## EXERCISE DETAILS
Only the lines of the data below from the one with "The klucz (fioletowy)" through the one with "The jajko (różowy)" are wanted. Repeat them exactly.

*** Begin section ***

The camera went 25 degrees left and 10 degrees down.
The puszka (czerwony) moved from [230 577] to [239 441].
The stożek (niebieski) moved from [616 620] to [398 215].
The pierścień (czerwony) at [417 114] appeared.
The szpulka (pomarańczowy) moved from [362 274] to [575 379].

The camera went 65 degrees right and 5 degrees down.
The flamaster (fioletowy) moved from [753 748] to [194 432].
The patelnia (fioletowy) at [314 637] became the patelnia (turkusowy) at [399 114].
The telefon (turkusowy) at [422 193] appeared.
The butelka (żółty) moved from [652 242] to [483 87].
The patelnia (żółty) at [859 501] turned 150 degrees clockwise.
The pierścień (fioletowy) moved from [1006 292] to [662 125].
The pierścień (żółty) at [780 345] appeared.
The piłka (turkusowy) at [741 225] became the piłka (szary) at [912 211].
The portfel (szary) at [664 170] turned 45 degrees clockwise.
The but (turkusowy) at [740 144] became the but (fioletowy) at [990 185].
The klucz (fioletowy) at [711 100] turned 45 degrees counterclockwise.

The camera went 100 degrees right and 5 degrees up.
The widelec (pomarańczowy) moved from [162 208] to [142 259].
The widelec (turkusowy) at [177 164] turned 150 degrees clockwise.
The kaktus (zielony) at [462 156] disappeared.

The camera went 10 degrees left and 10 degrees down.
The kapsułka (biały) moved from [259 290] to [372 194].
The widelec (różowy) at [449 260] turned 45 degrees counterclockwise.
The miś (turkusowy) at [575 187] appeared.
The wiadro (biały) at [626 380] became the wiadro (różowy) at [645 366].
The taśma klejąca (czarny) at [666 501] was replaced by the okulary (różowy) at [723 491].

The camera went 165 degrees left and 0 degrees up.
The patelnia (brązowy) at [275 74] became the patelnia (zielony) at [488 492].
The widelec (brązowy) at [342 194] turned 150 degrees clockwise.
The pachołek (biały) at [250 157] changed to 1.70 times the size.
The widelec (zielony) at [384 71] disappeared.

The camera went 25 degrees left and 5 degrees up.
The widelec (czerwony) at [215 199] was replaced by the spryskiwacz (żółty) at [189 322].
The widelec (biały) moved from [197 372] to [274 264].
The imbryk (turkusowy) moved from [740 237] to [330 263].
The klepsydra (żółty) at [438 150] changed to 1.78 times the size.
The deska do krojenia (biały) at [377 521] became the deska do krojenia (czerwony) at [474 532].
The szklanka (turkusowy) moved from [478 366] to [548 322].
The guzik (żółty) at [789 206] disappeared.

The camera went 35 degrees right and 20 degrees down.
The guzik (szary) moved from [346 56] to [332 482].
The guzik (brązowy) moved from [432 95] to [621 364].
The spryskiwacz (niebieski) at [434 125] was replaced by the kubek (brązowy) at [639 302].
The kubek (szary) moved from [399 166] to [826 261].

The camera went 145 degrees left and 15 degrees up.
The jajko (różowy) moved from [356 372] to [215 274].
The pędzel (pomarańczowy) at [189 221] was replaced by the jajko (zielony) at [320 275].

*** End section ***

## TASK ANSWER
The klucz (fioletowy) at [711 100] turned 45 degrees counterclockwise.

The camera went 100 degrees right and 5 degrees up.
The widelec (pomarańczowy) moved from [162 208] to [142 259].
The widelec (turkusowy) at [177 164] turned 150 degrees clockwise.
The kaktus (zielony) at [462 156] disappeared.

The camera went 10 degrees left and 10 degrees down.
The kapsułka (biały) moved from [259 290] to [372 194].
The widelec (różowy) at [449 260] turned 45 degrees counterclockwise.
The miś (turkusowy) at [575 187] appeared.
The wiadro (biały) at [626 380] became the wiadro (różowy) at [645 366].
The taśma klejąca (czarny) at [666 501] was replaced by the okulary (różowy) at [723 491].

The camera went 165 degrees left and 0 degrees up.
The patelnia (brązowy) at [275 74] became the patelnia (zielony) at [488 492].
The widelec (brązowy) at [342 194] turned 150 degrees clockwise.
The pachołek (biały) at [250 157] changed to 1.70 times the size.
The widelec (zielony) at [384 71] disappeared.

The camera went 25 degrees left and 5 degrees up.
The widelec (czerwony) at [215 199] was replaced by the spryskiwacz (żółty) at [189 322].
The widelec (biały) moved from [197 372] to [274 264].
The imbryk (turkusowy) moved from [740 237] to [330 263].
The klepsydra (żółty) at [438 150] changed to 1.78 times the size.
The deska do krojenia (biały) at [377 521] became the deska do krojenia (czerwony) at [474 532].
The szklanka (turkusowy) moved from [478 366] to [548 322].
The guzik (żółty) at [789 206] disappeared.

The camera went 35 degrees right and 20 degrees down.
The guzik (szary) moved from [346 56] to [332 482].
The guzik (brązowy) moved from [432 95] to [621 364].
The spryskiwacz (niebieski) at [434 125] was replaced by the kubek (brązowy) at [639 302].
The kubek (szary) moved from [399 166] to [826 261].

The camera went 145 degrees left and 15 degrees up.
The jajko (różowy) moved from [356 372] to [215 274].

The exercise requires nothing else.